→ Stated task:
Rewrite the data below, changing every "white plastic blinds" to "beige roller shades" and leaving everything else as it is.

---

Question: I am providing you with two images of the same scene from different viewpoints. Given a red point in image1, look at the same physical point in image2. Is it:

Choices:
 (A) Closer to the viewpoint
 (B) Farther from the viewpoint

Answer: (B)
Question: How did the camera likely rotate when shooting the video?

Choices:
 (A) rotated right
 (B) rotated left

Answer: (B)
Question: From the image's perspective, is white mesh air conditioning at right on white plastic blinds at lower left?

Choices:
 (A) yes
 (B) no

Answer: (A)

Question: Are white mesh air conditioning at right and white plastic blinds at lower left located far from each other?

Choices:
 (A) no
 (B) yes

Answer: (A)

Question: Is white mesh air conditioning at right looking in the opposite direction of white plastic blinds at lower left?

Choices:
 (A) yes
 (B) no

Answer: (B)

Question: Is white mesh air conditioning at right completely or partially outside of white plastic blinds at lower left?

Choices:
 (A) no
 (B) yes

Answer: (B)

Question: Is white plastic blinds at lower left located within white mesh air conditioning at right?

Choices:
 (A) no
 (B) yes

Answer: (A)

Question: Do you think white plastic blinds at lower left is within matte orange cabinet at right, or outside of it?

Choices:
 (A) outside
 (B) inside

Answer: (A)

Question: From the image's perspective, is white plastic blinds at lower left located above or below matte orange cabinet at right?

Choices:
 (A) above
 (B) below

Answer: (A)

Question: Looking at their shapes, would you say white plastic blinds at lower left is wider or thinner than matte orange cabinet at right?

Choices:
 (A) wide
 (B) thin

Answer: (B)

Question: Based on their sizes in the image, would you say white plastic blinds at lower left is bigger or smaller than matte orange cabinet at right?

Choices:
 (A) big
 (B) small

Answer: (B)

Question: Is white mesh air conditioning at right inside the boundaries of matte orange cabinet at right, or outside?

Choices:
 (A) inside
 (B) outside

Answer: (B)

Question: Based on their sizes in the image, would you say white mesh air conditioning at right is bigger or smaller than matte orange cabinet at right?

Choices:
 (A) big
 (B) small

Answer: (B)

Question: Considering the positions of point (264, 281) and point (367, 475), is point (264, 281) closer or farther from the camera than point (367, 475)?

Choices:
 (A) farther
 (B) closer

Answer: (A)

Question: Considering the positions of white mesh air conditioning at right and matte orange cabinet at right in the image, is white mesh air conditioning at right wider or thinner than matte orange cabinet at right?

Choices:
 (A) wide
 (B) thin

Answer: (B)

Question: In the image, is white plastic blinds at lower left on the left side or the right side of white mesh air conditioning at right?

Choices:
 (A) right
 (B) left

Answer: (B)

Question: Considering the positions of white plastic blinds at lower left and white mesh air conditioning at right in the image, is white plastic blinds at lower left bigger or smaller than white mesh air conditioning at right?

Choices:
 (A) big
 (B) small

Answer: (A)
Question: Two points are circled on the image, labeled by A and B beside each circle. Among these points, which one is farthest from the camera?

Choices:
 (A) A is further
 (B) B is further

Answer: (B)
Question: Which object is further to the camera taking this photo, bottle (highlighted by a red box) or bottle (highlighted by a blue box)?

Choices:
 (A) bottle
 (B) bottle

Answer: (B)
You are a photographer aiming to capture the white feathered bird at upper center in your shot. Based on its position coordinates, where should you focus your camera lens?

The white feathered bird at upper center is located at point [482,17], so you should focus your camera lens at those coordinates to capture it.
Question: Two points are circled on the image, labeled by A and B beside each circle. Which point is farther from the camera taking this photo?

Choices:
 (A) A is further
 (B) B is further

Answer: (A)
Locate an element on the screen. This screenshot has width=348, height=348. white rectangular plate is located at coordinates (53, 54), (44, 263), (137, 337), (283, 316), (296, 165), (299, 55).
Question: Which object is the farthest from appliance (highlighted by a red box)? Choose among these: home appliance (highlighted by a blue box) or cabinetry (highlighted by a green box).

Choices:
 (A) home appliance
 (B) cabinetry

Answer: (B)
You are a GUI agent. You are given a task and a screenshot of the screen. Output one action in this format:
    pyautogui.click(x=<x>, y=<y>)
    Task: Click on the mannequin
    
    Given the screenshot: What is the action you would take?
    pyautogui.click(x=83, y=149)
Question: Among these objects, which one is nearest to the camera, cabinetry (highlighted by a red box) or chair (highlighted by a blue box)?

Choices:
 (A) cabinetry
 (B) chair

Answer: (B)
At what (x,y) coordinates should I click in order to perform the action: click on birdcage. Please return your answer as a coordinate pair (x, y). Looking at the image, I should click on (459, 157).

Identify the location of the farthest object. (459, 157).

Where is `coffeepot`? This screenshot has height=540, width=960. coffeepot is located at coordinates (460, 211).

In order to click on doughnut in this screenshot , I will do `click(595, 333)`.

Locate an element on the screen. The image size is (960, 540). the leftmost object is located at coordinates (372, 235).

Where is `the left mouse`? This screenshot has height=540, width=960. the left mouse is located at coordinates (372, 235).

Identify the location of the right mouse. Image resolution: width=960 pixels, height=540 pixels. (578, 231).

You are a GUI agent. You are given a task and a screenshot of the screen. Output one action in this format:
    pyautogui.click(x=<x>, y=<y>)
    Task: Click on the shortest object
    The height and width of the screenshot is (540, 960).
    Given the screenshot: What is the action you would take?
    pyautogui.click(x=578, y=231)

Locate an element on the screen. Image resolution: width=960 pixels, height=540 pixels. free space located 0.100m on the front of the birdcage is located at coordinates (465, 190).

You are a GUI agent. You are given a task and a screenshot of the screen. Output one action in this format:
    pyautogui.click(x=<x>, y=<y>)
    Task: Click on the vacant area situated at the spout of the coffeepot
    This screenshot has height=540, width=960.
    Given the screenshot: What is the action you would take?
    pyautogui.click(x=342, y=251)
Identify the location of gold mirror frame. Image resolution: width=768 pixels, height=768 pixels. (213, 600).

---

→ Exercise output:
Question: I am providing you with two images of the same scene from different viewpoints. Given a red point in image1, look at the same physical point in image2. Is it:

Choices:
 (A) Closer to the viewpoint
 (B) Farther from the viewpoint

Answer: (B)
Question: How did the camera likely rotate when shooting the video?

Choices:
 (A) rotated right
 (B) rotated left

Answer: (B)
Question: From the image's perspective, is white mesh air conditioning at right on beige roller shades at lower left?

Choices:
 (A) yes
 (B) no

Answer: (A)

Question: Are white mesh air conditioning at right and beige roller shades at lower left located far from each other?

Choices:
 (A) no
 (B) yes

Answer: (A)

Question: Is white mesh air conditioning at right looking in the opposite direction of beige roller shades at lower left?

Choices:
 (A) yes
 (B) no

Answer: (B)

Question: Is white mesh air conditioning at right completely or partially outside of beige roller shades at lower left?

Choices:
 (A) no
 (B) yes

Answer: (B)

Question: Is beige roller shades at lower left located within white mesh air conditioning at right?

Choices:
 (A) no
 (B) yes

Answer: (A)

Question: Do you think beige roller shades at lower left is within matte orange cabinet at right, or outside of it?

Choices:
 (A) outside
 (B) inside

Answer: (A)

Question: From the image's perspective, is beige roller shades at lower left located above or below matte orange cabinet at right?

Choices:
 (A) above
 (B) below

Answer: (A)

Question: Looking at their shapes, would you say beige roller shades at lower left is wider or thinner than matte orange cabinet at right?

Choices:
 (A) wide
 (B) thin

Answer: (B)

Question: Based on their sizes in the image, would you say beige roller shades at lower left is bigger or smaller than matte orange cabinet at right?

Choices:
 (A) big
 (B) small

Answer: (B)

Question: Is white mesh air conditioning at right inside the boundaries of matte orange cabinet at right, or outside?

Choices:
 (A) inside
 (B) outside

Answer: (B)

Question: Based on their sizes in the image, would you say white mesh air conditioning at right is bigger or smaller than matte orange cabinet at right?

Choices:
 (A) big
 (B) small

Answer: (B)

Question: Considering the positions of point (264, 281) and point (367, 475), is point (264, 281) closer or farther from the camera than point (367, 475)?

Choices:
 (A) farther
 (B) closer

Answer: (A)

Question: Considering the positions of white mesh air conditioning at right and matte orange cabinet at right in the image, is white mesh air conditioning at right wider or thinner than matte orange cabinet at right?

Choices:
 (A) wide
 (B) thin

Answer: (B)

Question: In the image, is beige roller shades at lower left on the left side or the right side of white mesh air conditioning at right?

Choices:
 (A) right
 (B) left

Answer: (B)

Question: Considering the positions of beige roller shades at lower left and white mesh air conditioning at right in the image, is beige roller shades at lower left bigger or smaller than white mesh air conditioning at right?

Choices:
 (A) big
 (B) small

Answer: (A)
Question: Two points are circled on the image, labeled by A and B beside each circle. Among these points, which one is farthest from the camera?

Choices:
 (A) A is further
 (B) B is further

Answer: (B)
Question: Which object is further to the camera taking this photo, bottle (highlighted by a red box) or bottle (highlighted by a blue box)?

Choices:
 (A) bottle
 (B) bottle

Answer: (B)
You are a photographer aiming to capture the white feathered bird at upper center in your shot. Based on its position coordinates, where should you focus your camera lens?

The white feathered bird at upper center is located at point [482,17], so you should focus your camera lens at those coordinates to capture it.
Question: Two points are circled on the image, labeled by A and B beside each circle. Which point is farther from the camera taking this photo?

Choices:
 (A) A is further
 (B) B is further

Answer: (A)
Locate an element on the screen. This screenshot has width=348, height=348. white rectangular plate is located at coordinates (53, 54), (44, 263), (137, 337), (283, 316), (296, 165), (299, 55).
Question: Which object is the farthest from appliance (highlighted by a red box)? Choose among these: home appliance (highlighted by a blue box) or cabinetry (highlighted by a green box).

Choices:
 (A) home appliance
 (B) cabinetry

Answer: (B)
You are a GUI agent. You are given a task and a screenshot of the screen. Output one action in this format:
    pyautogui.click(x=<x>, y=<y>)
    Task: Click on the mannequin
    
    Given the screenshot: What is the action you would take?
    pyautogui.click(x=83, y=149)
Question: Among these objects, which one is nearest to the camera, cabinetry (highlighted by a red box) or chair (highlighted by a blue box)?

Choices:
 (A) cabinetry
 (B) chair

Answer: (B)
At what (x,y) coordinates should I click in order to perform the action: click on birdcage. Please return your answer as a coordinate pair (x, y). Looking at the image, I should click on (459, 157).

Identify the location of the farthest object. (459, 157).

Where is `coffeepot`? This screenshot has height=540, width=960. coffeepot is located at coordinates (460, 211).

In order to click on doughnut in this screenshot , I will do `click(595, 333)`.

Locate an element on the screen. The image size is (960, 540). the leftmost object is located at coordinates (372, 235).

Where is `the left mouse`? This screenshot has height=540, width=960. the left mouse is located at coordinates (372, 235).

Identify the location of the right mouse. Image resolution: width=960 pixels, height=540 pixels. (578, 231).

You are a GUI agent. You are given a task and a screenshot of the screen. Output one action in this format:
    pyautogui.click(x=<x>, y=<y>)
    Task: Click on the shortest object
    The height and width of the screenshot is (540, 960).
    Given the screenshot: What is the action you would take?
    pyautogui.click(x=578, y=231)

Locate an element on the screen. Image resolution: width=960 pixels, height=540 pixels. free space located 0.100m on the front of the birdcage is located at coordinates (465, 190).

You are a GUI agent. You are given a task and a screenshot of the screen. Output one action in this format:
    pyautogui.click(x=<x>, y=<y>)
    Task: Click on the vacant area situated at the spout of the coffeepot
    This screenshot has height=540, width=960.
    Given the screenshot: What is the action you would take?
    pyautogui.click(x=342, y=251)
Identify the location of gold mirror frame. Image resolution: width=768 pixels, height=768 pixels. (213, 600).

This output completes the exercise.